-- Requirement --
While leaving the pictures out, set down only the lines from the one with "BARO2 pin SCL: 12 -> 10" through the end of the records, exactly as they stand.

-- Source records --
=-=-=

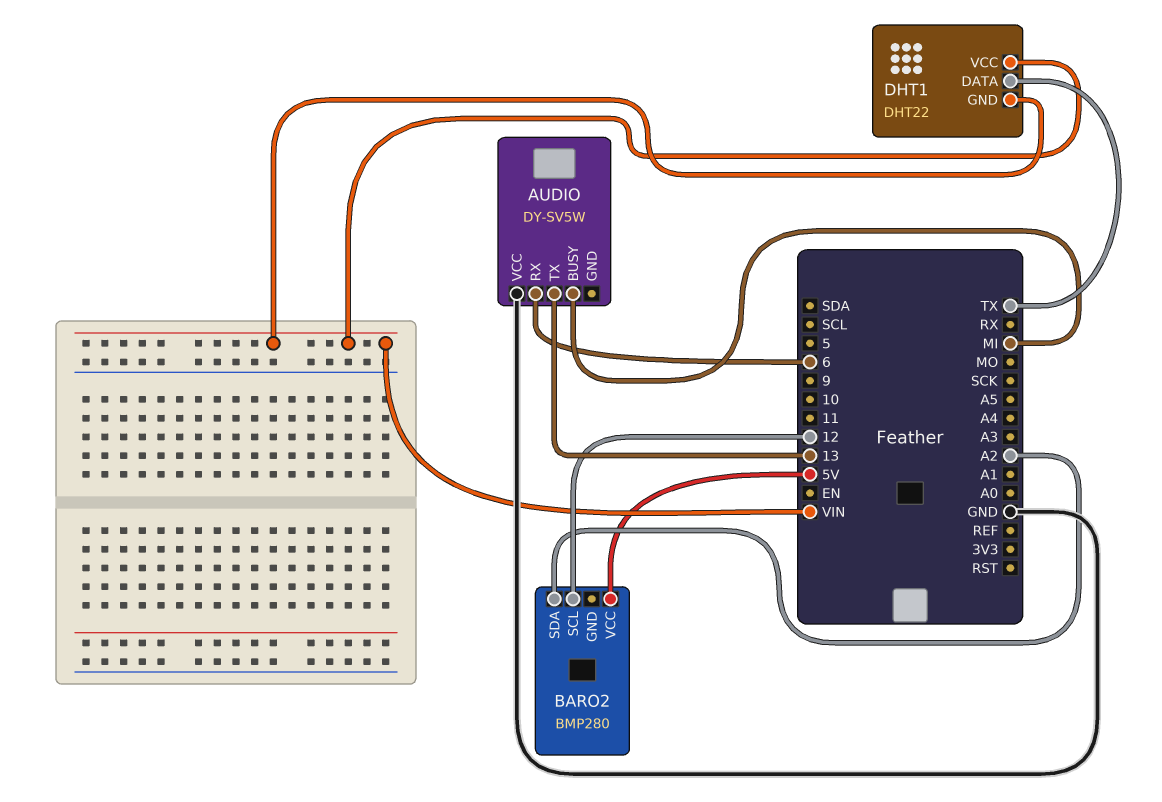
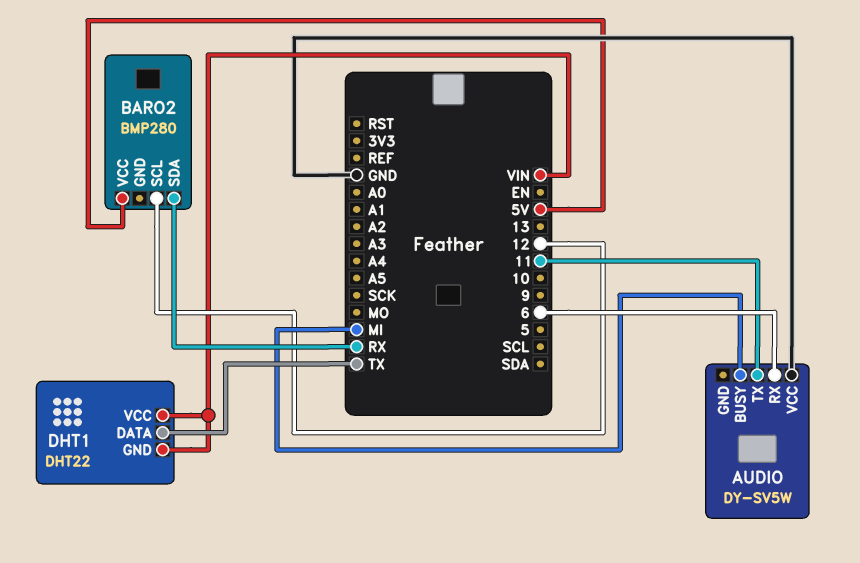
AUDIO pin TX: 13 -> 11
BARO2 pin SDA: A2 -> RX

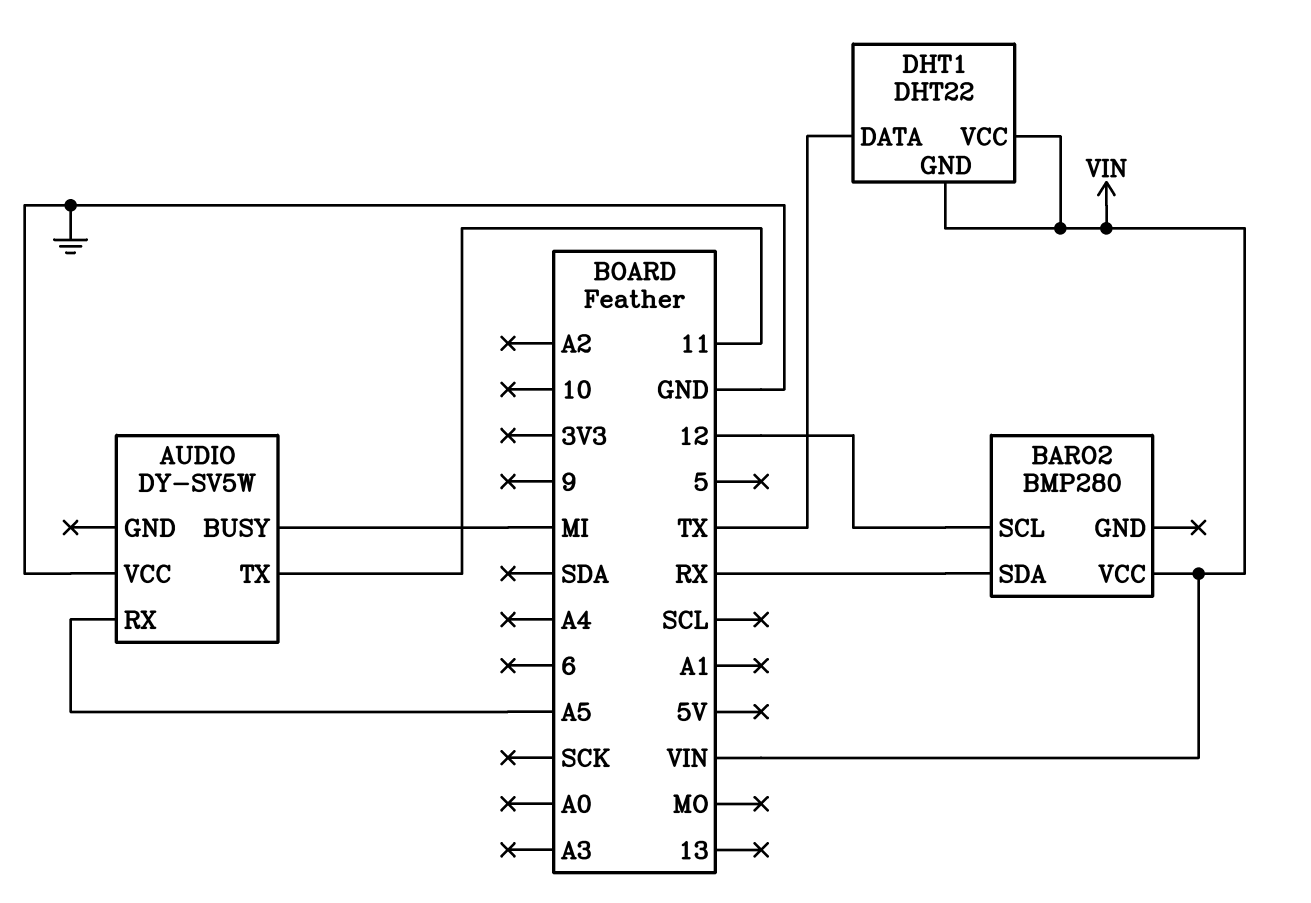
AUDIO pin RX: 6 -> A5
BARO2 pin VCC: 5V -> VIN

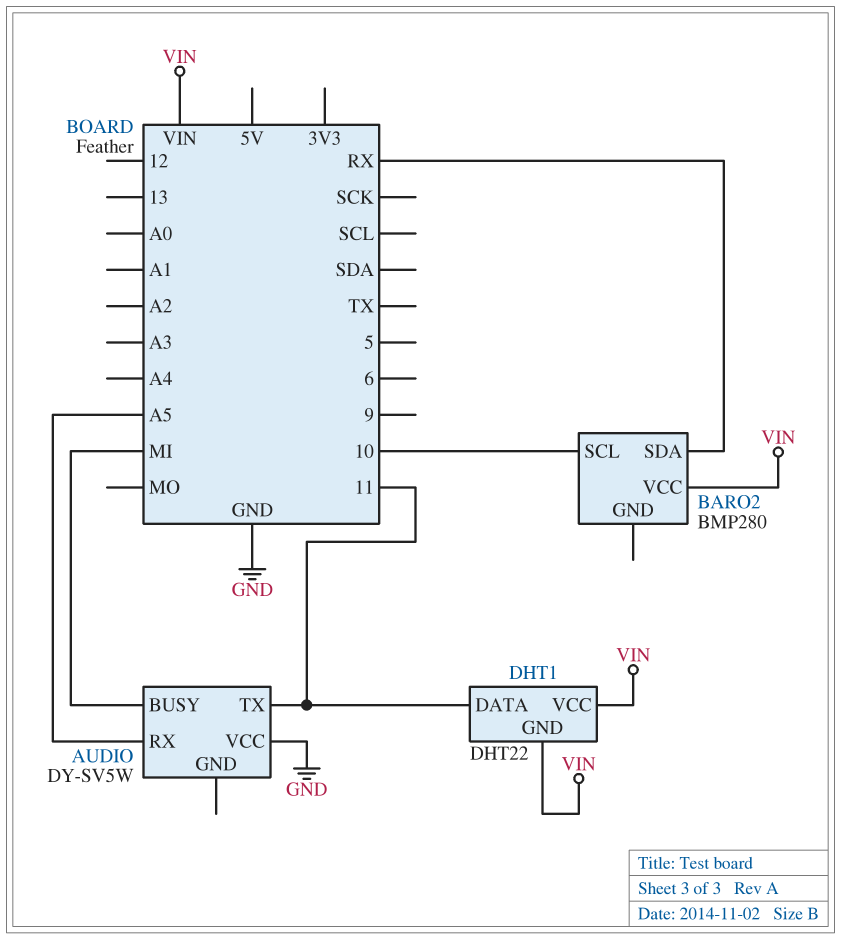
BARO2 pin SCL: 12 -> 10
DHT1 pin DATA: TX -> 11

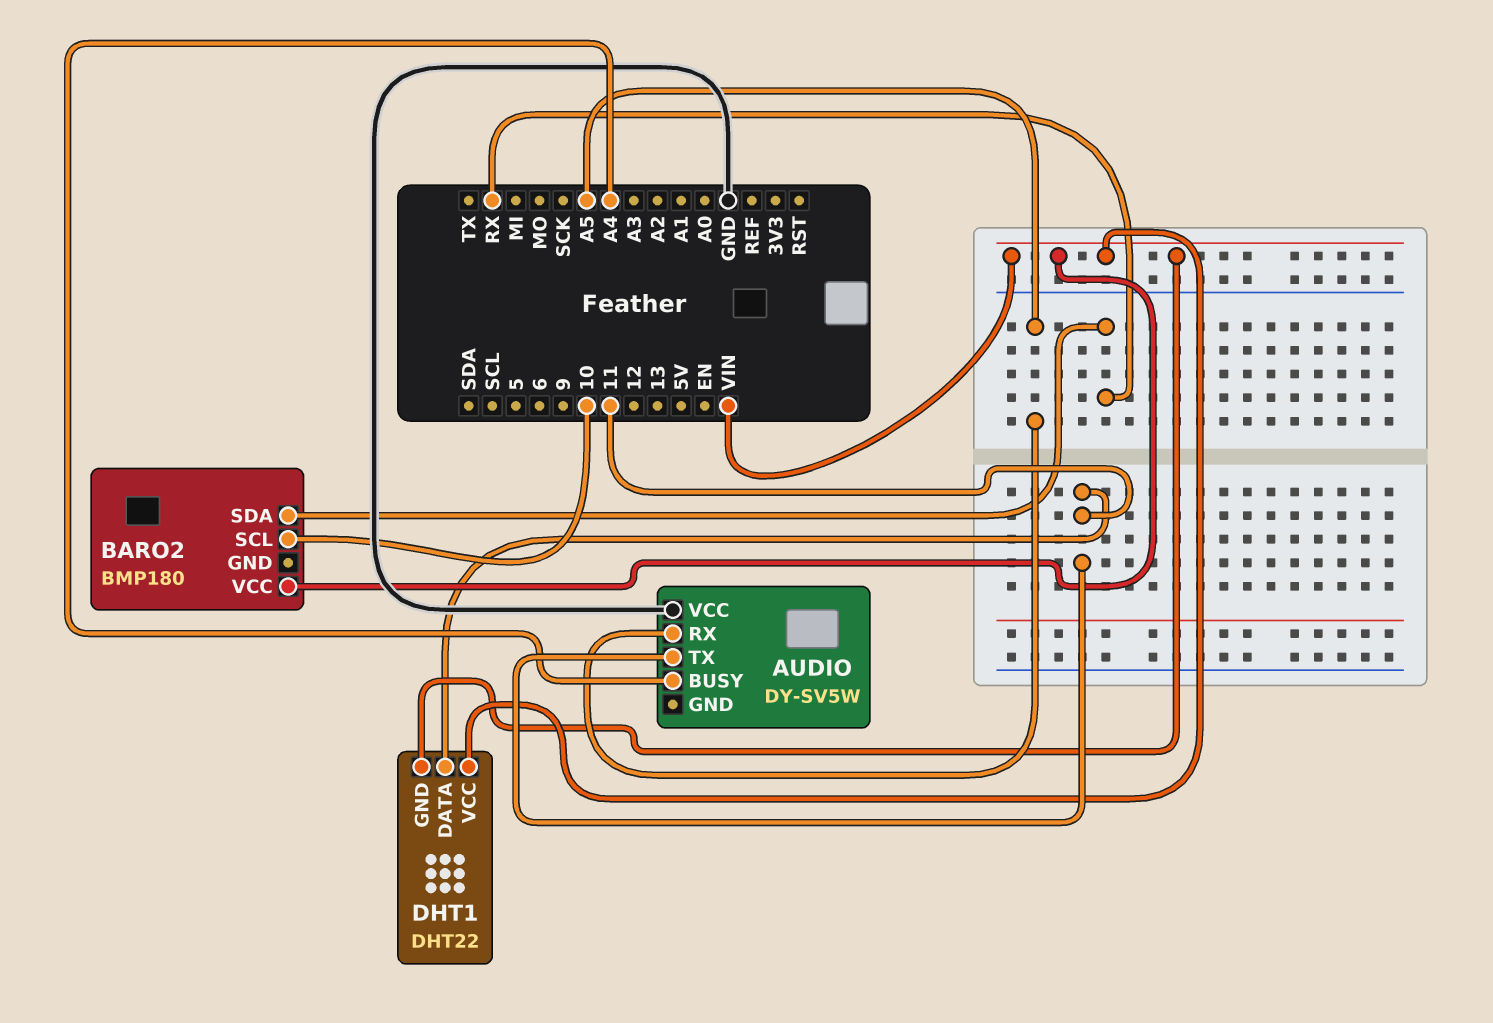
AUDIO pin BUSY: MI -> A4
BARO2: BMP280 -> BMP180

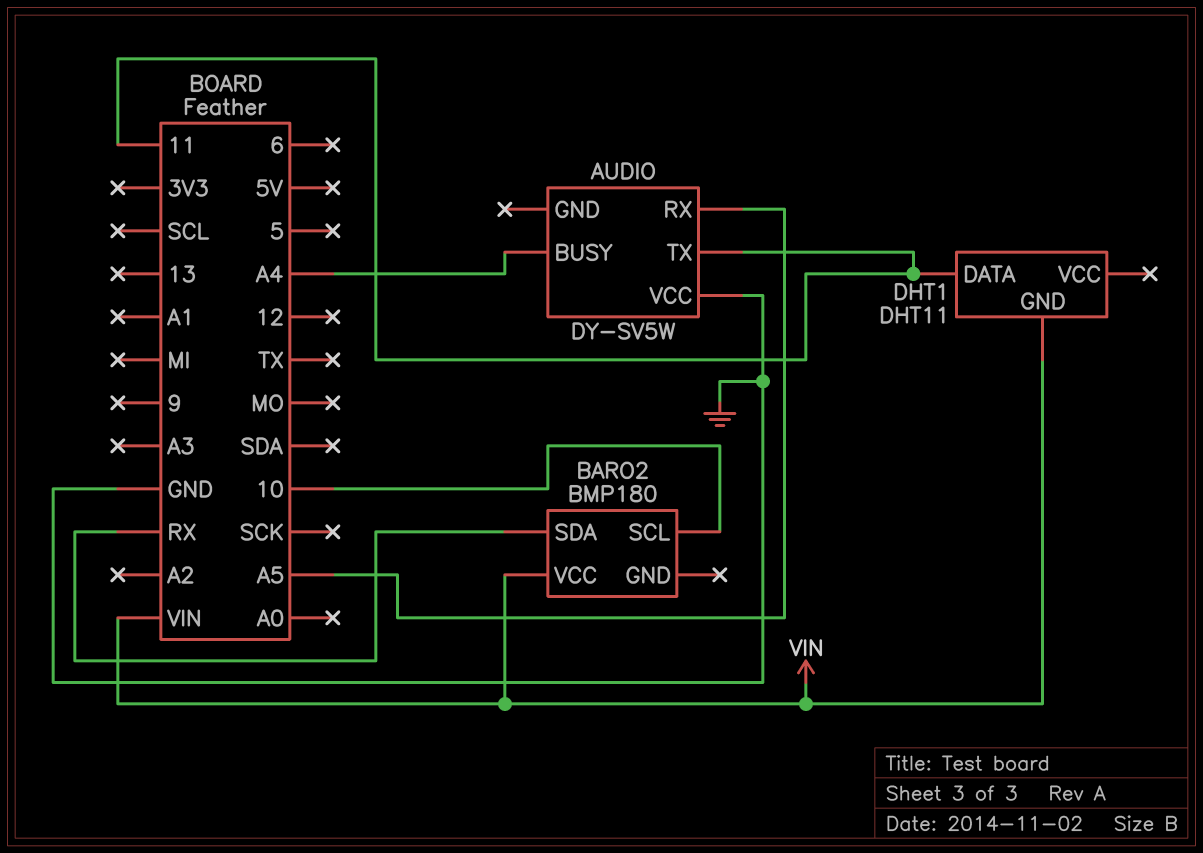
DHT1: DHT22 -> DHT11
DHT1 pin VCC: VIN -> none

=-=-=

-- Exercise answer --
BARO2 pin SCL: 12 -> 10
DHT1 pin DATA: TX -> 11

AUDIO pin BUSY: MI -> A4
BARO2: BMP280 -> BMP180

DHT1: DHT22 -> DHT11
DHT1 pin VCC: VIN -> none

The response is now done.